Information –

⟨

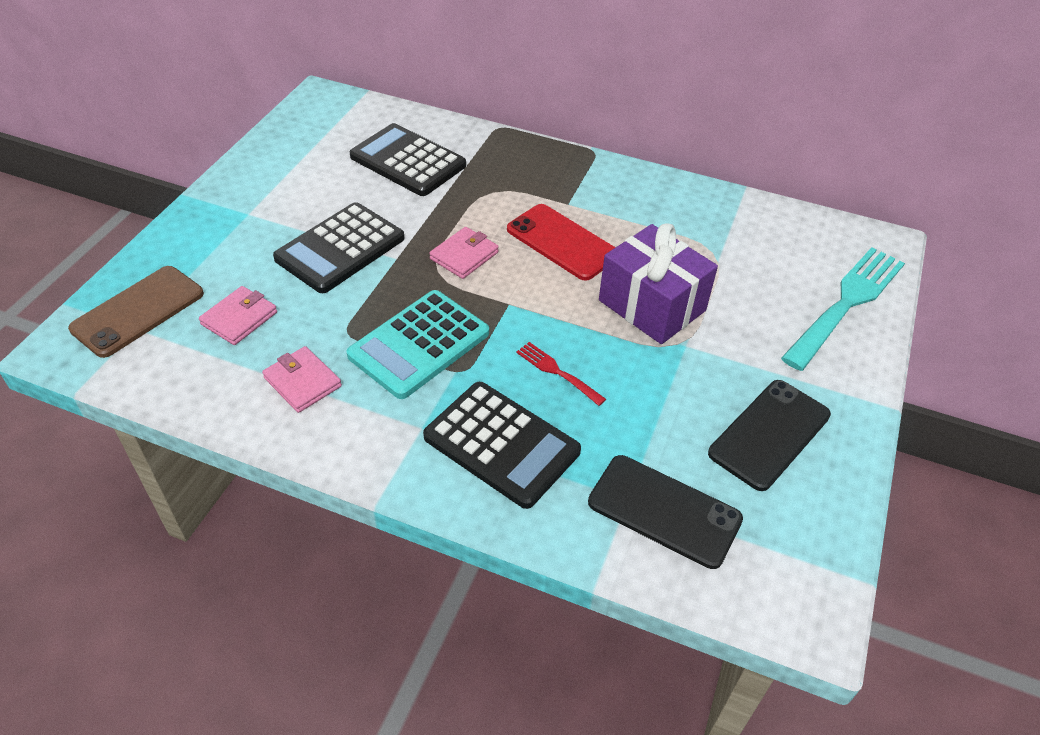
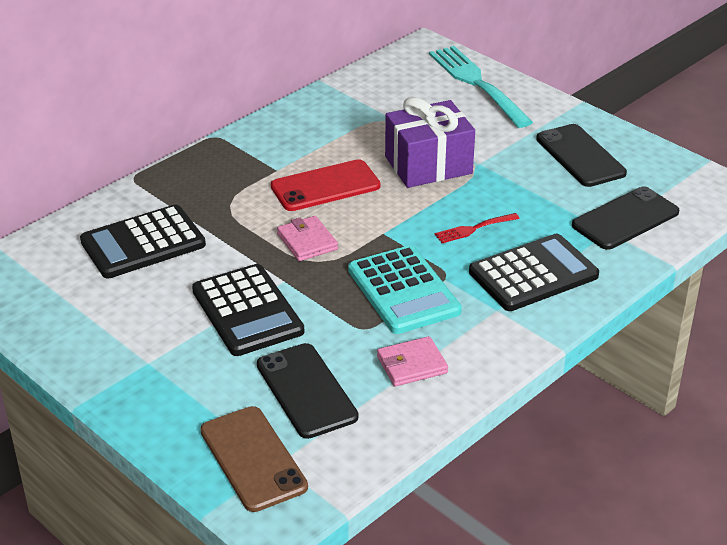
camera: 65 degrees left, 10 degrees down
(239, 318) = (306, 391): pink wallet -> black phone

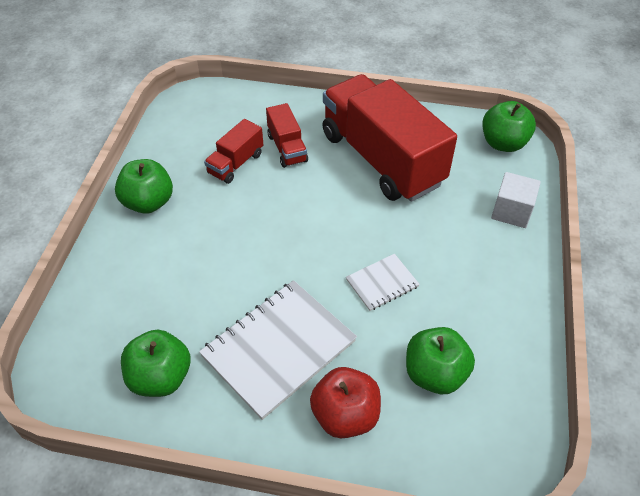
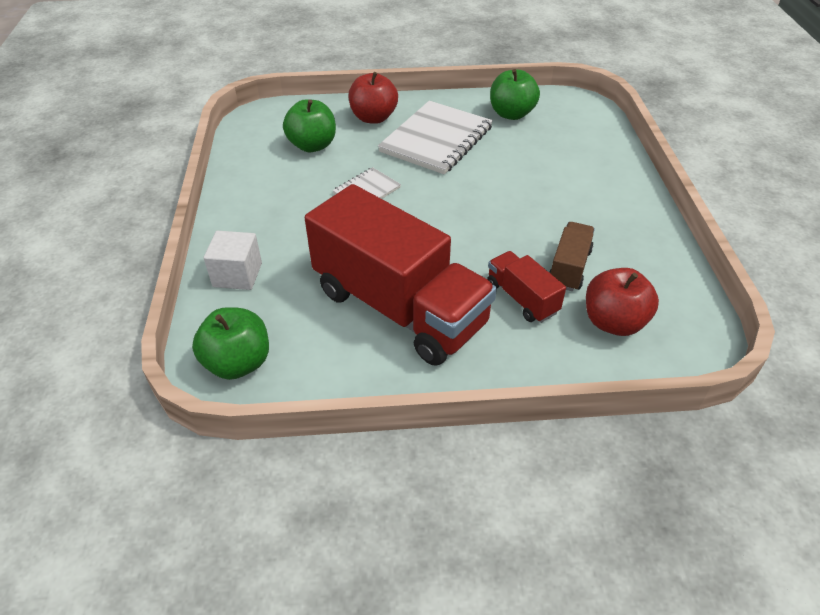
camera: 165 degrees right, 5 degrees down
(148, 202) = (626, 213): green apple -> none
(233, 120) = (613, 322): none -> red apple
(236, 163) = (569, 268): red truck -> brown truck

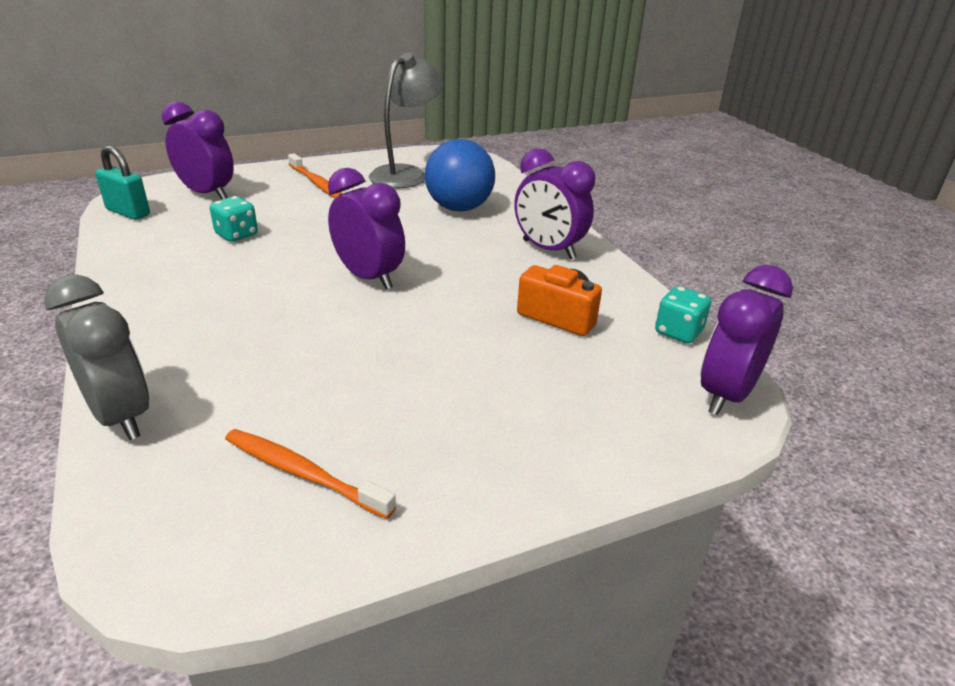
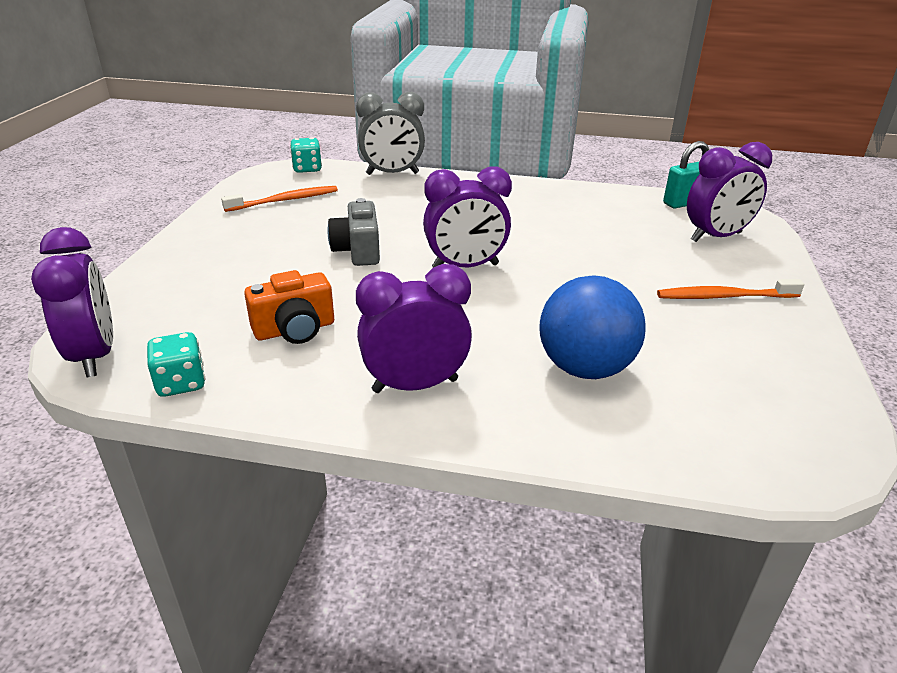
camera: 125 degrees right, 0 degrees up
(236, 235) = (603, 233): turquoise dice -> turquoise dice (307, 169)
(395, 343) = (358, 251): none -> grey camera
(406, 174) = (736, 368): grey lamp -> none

⟩

Instructions to follow – Produce an exact reprint of the entries, dropping the images.

Answer for this exercise –
camera: 65 degrees left, 10 degrees down
(239, 318) = (306, 391): pink wallet -> black phone

camera: 165 degrees right, 5 degrees down
(148, 202) = (626, 213): green apple -> none
(233, 120) = (613, 322): none -> red apple
(236, 163) = (569, 268): red truck -> brown truck

camera: 125 degrees right, 0 degrees up
(236, 235) = (603, 233): turquoise dice -> turquoise dice (307, 169)
(395, 343) = (358, 251): none -> grey camera
(406, 174) = (736, 368): grey lamp -> none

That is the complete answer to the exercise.